→ **Records from a collection**:
--- --- ---

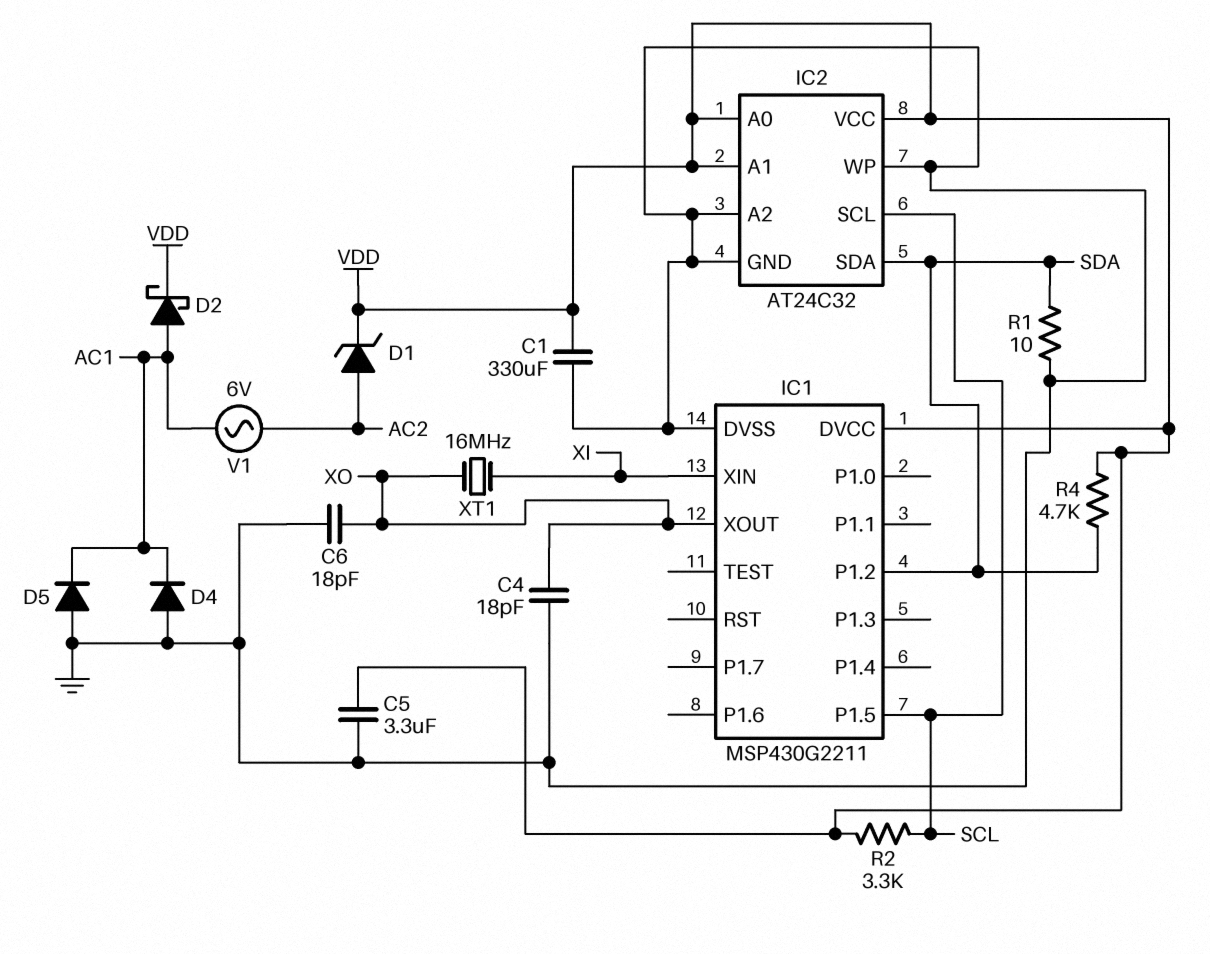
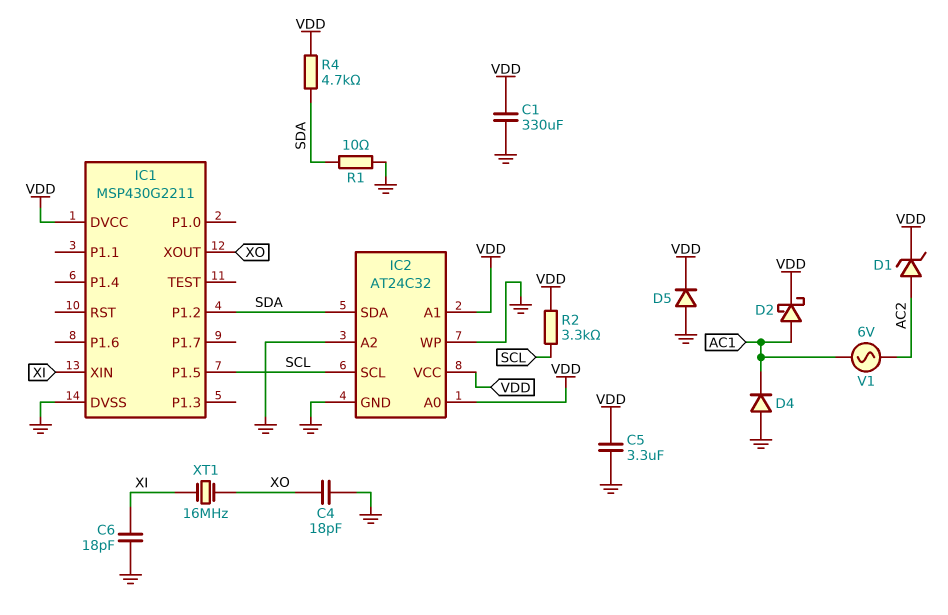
C6: 18pF (GND, XO) -> 18pF (GND, XI)
D5: diode (A GND, K AC1) -> diode (A GND, K VDD)

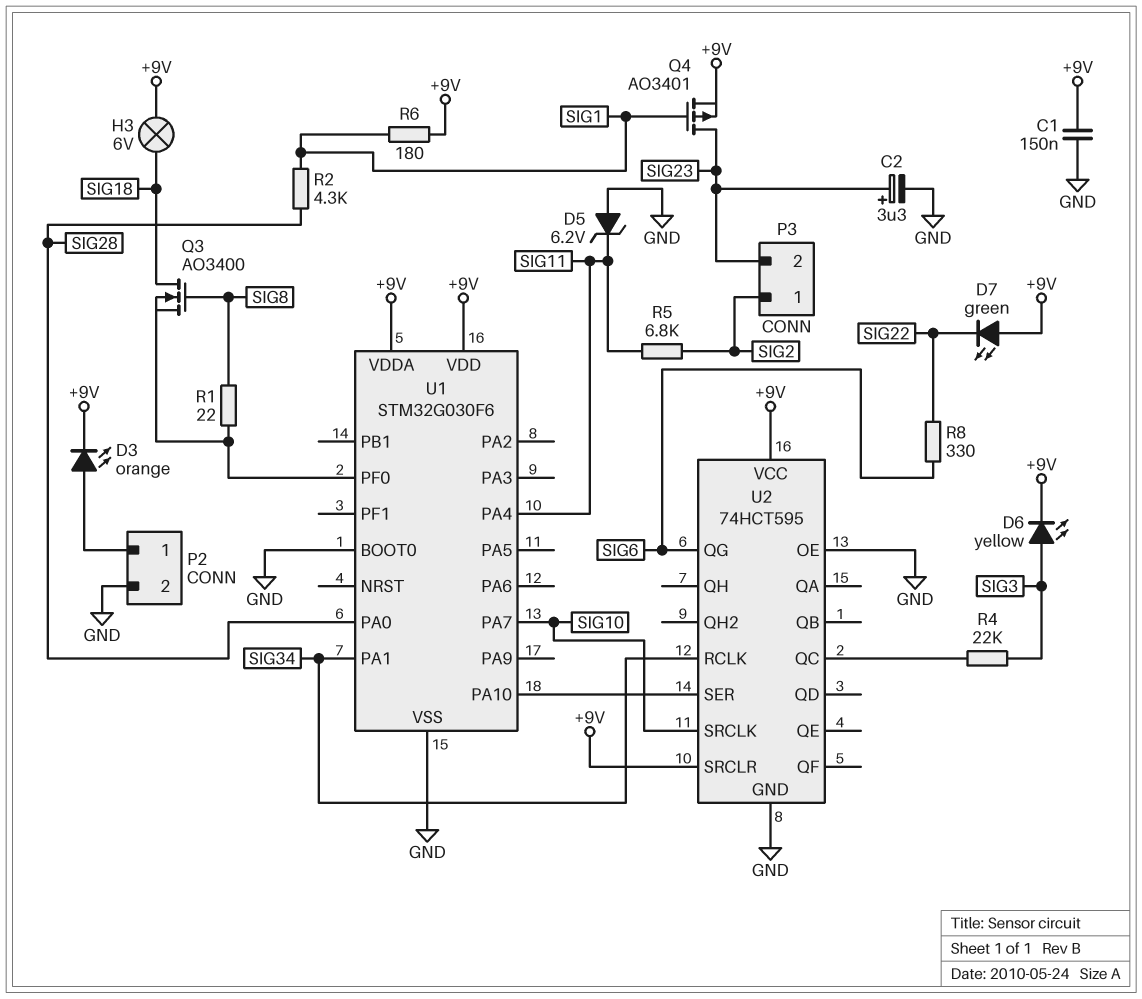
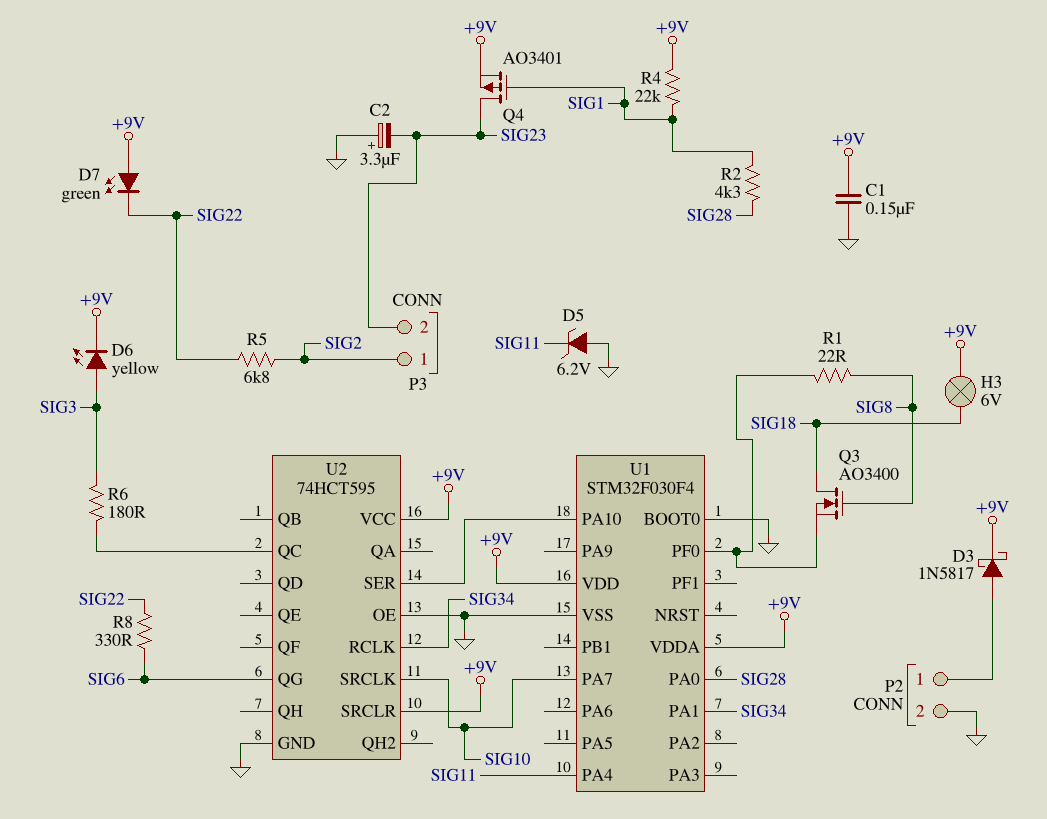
C2: 3.3uF (plus SIG23, minus GND) -> 3.3uF (plus GND, minus SIG23)
D3: LED orange (A P2/1, K +9V) -> schottky 1N5817 (A P2/1, K +9V)
R4: 22k (SIG3, U2/QC) -> 22k (+9V, SIG1)
R5: 6.8k (SIG2, SIG11) -> 6.8k (SIG2, SIG22)
R6: 180 (+9V, SIG1) -> 180 (SIG3, U2/QC)
U1: STM32G030F6 -> STM32F030F4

--- --- ---

→ **YOUR OBJECTIVE**: Print the line with "C2: 3.3uF (plus" and every line after it in the entries above, exactly as written. Leave out all other lines.

→ **ANSWER BOX**:
C2: 3.3uF (plus SIG23, minus GND) -> 3.3uF (plus GND, minus SIG23)
D3: LED orange (A P2/1, K +9V) -> schottky 1N5817 (A P2/1, K +9V)
R4: 22k (SIG3, U2/QC) -> 22k (+9V, SIG1)
R5: 6.8k (SIG2, SIG11) -> 6.8k (SIG2, SIG22)
R6: 180 (+9V, SIG1) -> 180 (SIG3, U2/QC)
U1: STM32G030F6 -> STM32F030F4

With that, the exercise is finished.